(Object state change records)
━━━━━━━━━━━━━━━━━━━━━━━━━━━━━━

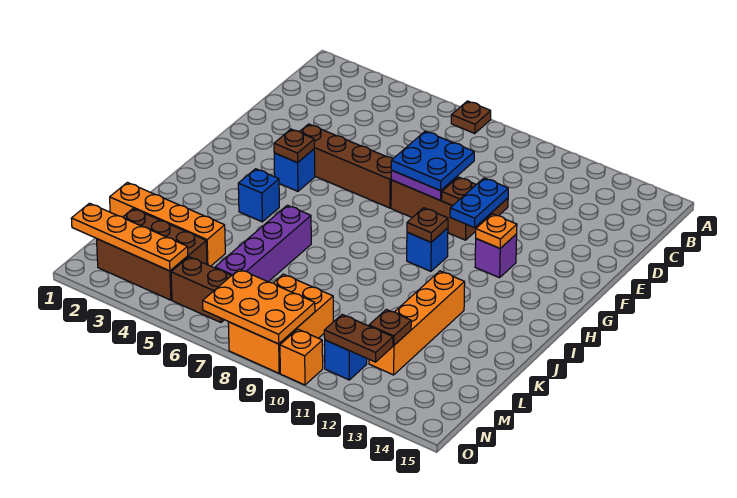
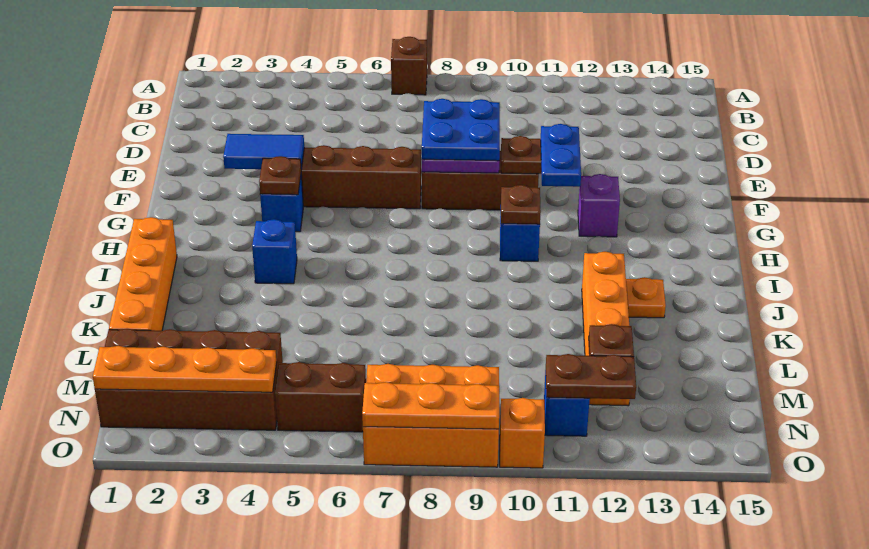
brown plate A7 level 1 -> brown brick A7 level 1
none -> blue tile F3:F4 level 2
orange plate G12 level 2 -> orange plate J13 level 1
purple brick J6:M6 level 1 -> none
orange brick L1:L4 level 1 -> orange brick I1:L1 level 1
brown brick M2:N4 level 1 -> brown brick M1:N4 level 1
orange brick M8:O9 level 1 -> orange brick N7:O9 level 1
orange plate N7:O9 level 2 -> orange plate O7:O9 level 2

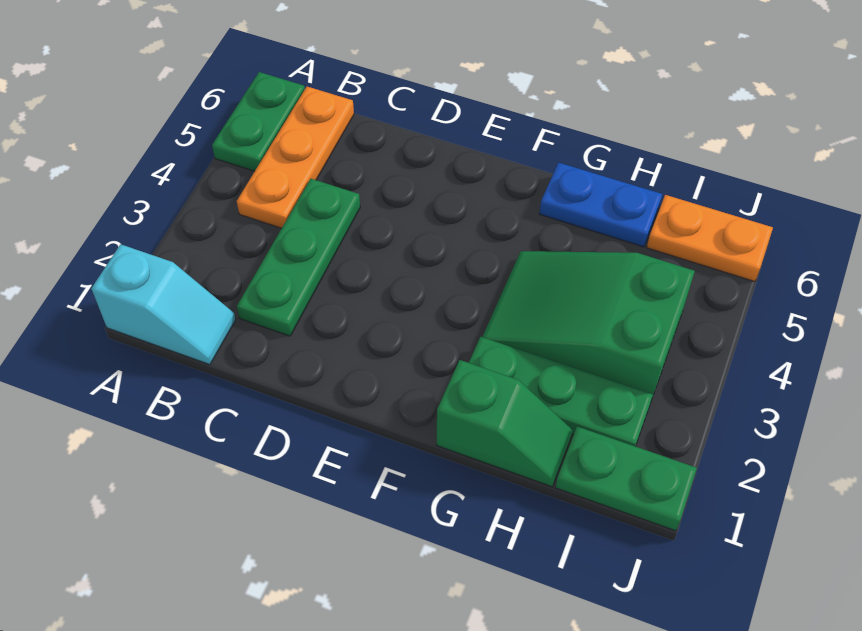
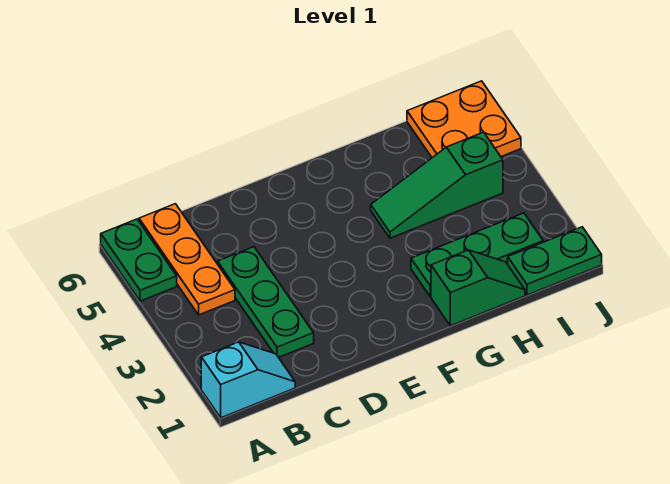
green slope G3:I4 level 1 top I -> green slope G4:I4 level 1 top I
blue plate G6:H6 level 1 -> none
orange plate I6:J6 level 1 -> orange plate I5:J6 level 1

━━━━━━━━━━━━━━━━━━━━━━━━━━━━━━

--- ASSIGNED TASK ---
Output the records exactly as they appear, skipping any pictures.

--- ANSWER SECTION ---
brown plate A7 level 1 -> brown brick A7 level 1
none -> blue tile F3:F4 level 2
orange plate G12 level 2 -> orange plate J13 level 1
purple brick J6:M6 level 1 -> none
orange brick L1:L4 level 1 -> orange brick I1:L1 level 1
brown brick M2:N4 level 1 -> brown brick M1:N4 level 1
orange brick M8:O9 level 1 -> orange brick N7:O9 level 1
orange plate N7:O9 level 2 -> orange plate O7:O9 level 2

green slope G3:I4 level 1 top I -> green slope G4:I4 level 1 top I
blue plate G6:H6 level 1 -> none
orange plate I6:J6 level 1 -> orange plate I5:J6 level 1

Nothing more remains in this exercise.